**INSTRUCTIONS FOR THE TASK**
Copy each line of the listing where the word "degrees" can be found.

**RECORDS PROVIDED**
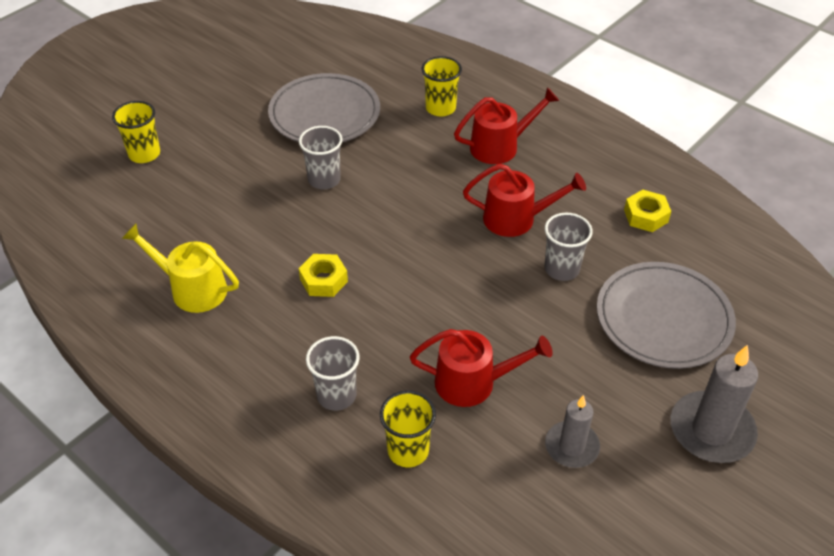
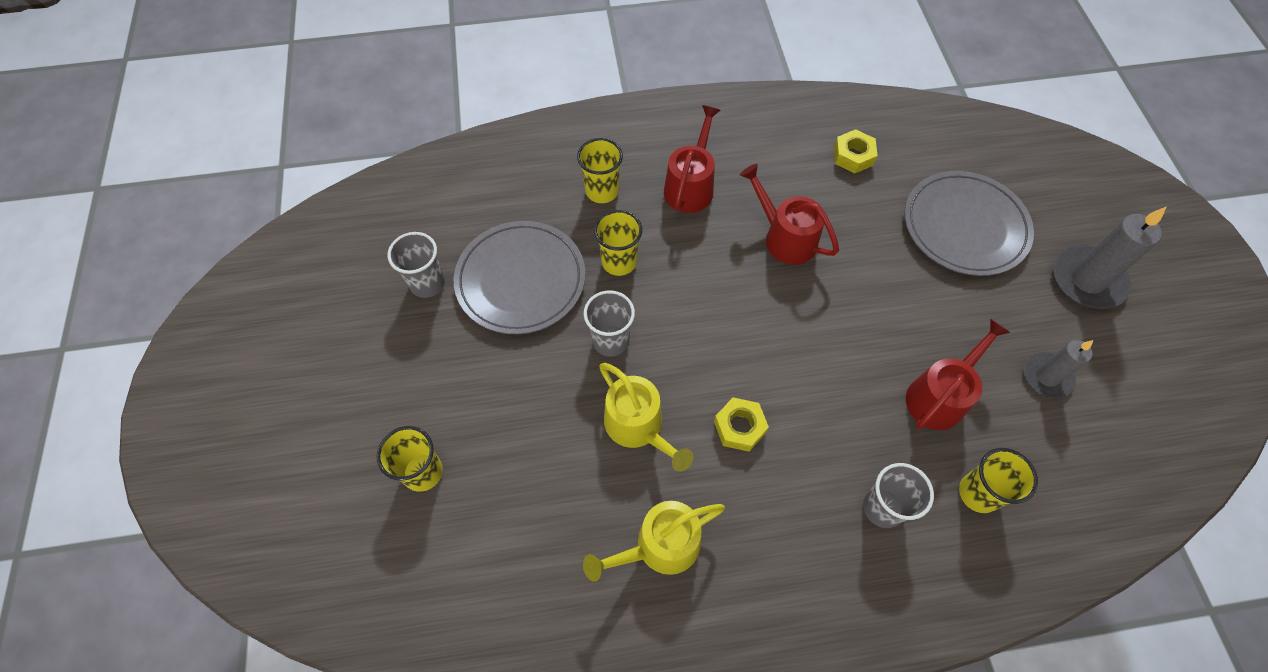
camera: 50 degrees left, 15 degrees up
(271, 229) = (638, 426): none -> yellow watering can
(392, 148) = (619, 262): none -> yellow cup
(516, 219) = (785, 238): red watering can -> red watering can turned 90 degrees counterclockwise
(561, 269) = (865, 249): grey cup -> grey cup (427, 283)

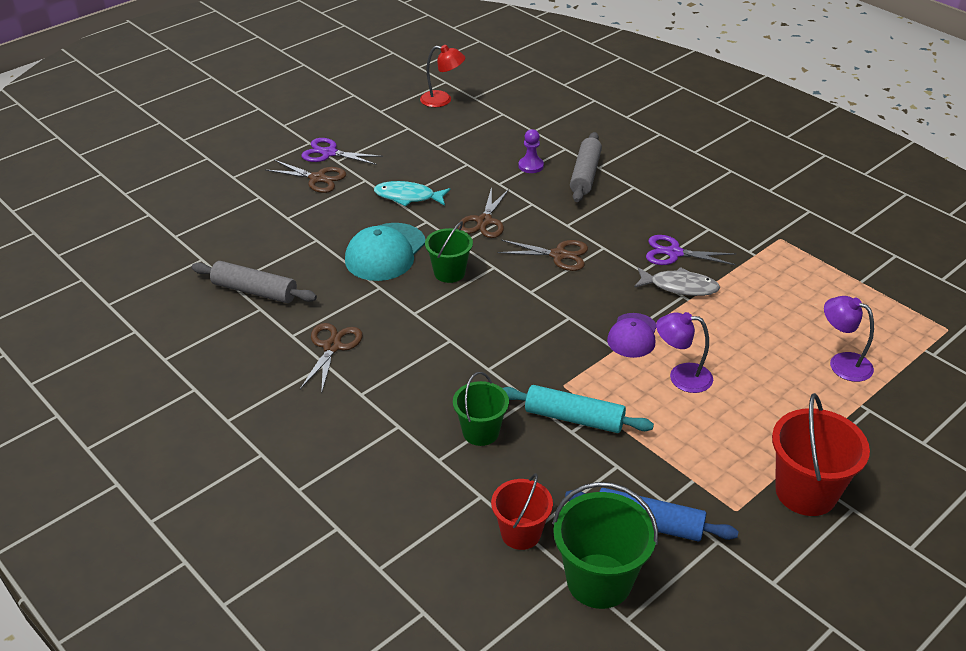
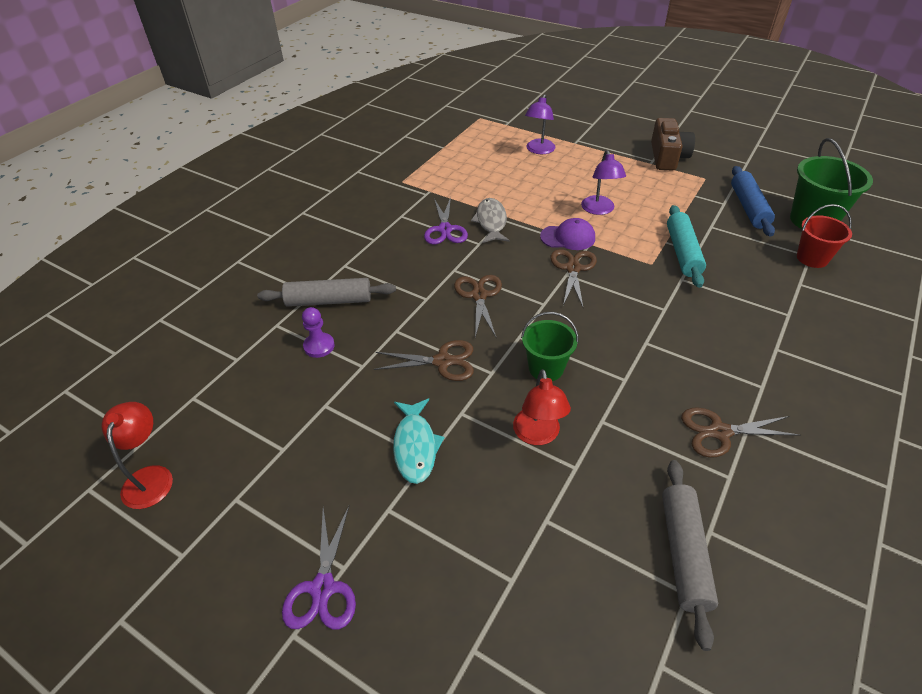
camera: 105 degrees left, 5 degrees up
(318, 178) = (399, 577): brown scissors -> brown scissors (573, 268)
(385, 252) = (538, 435): turquoise cap -> red lamp
(480, 432) = (739, 297): green bucket -> none
(806, 492) = (667, 157): red bucket -> brown camera

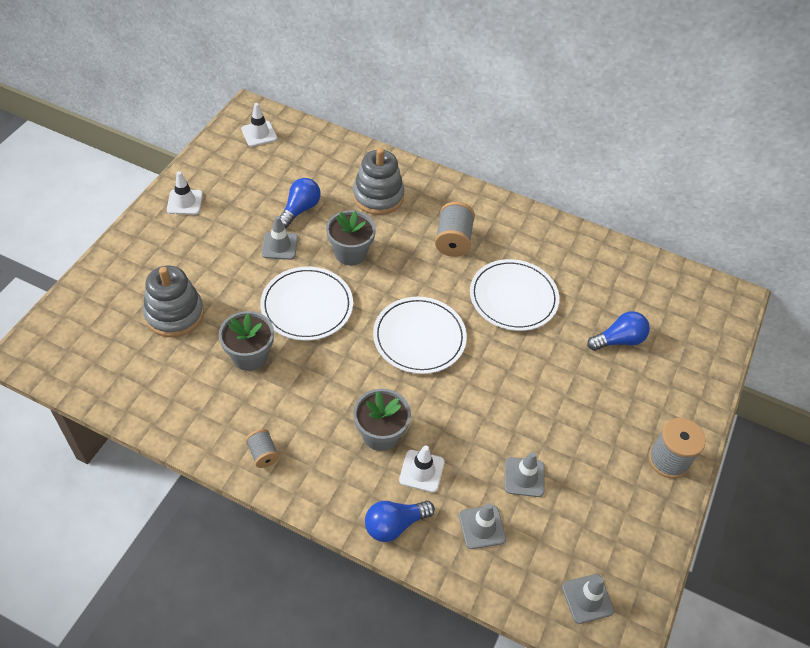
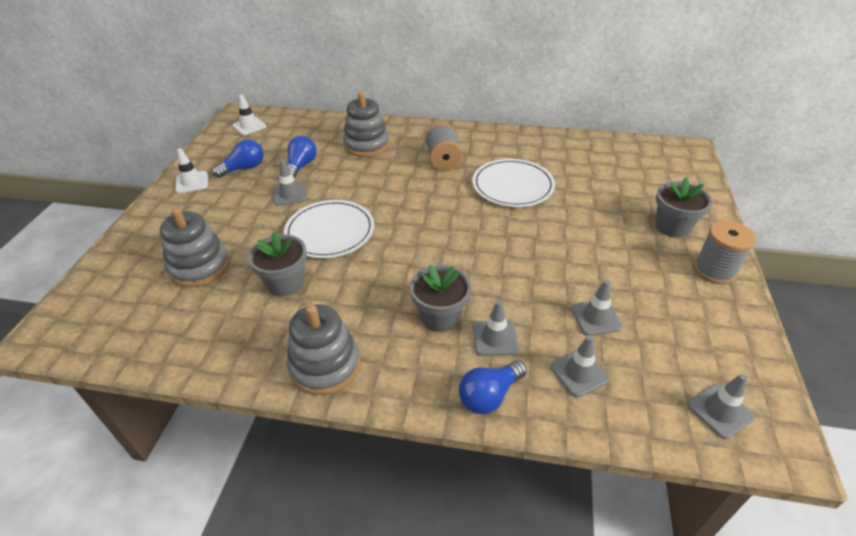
camera: 10 degrees left, 10 degrees down
(263, 454) = (325, 365): grey spool -> grey stacking toy
(350, 253) = (356, 186): grey flower pot -> grey flower pot (672, 227)
(419, 337) = (444, 231): white plate -> none
(421, 471) = (495, 338): white traffic cone -> grey traffic cone
(618, 340) = (617, 195): blue light bulb -> blue light bulb (244, 168)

**EXPECTED ANSWER**
camera: 50 degrees left, 15 degrees up
(516, 219) = (785, 238): red watering can -> red watering can turned 90 degrees counterclockwise
camera: 105 degrees left, 5 degrees up
camera: 10 degrees left, 10 degrees down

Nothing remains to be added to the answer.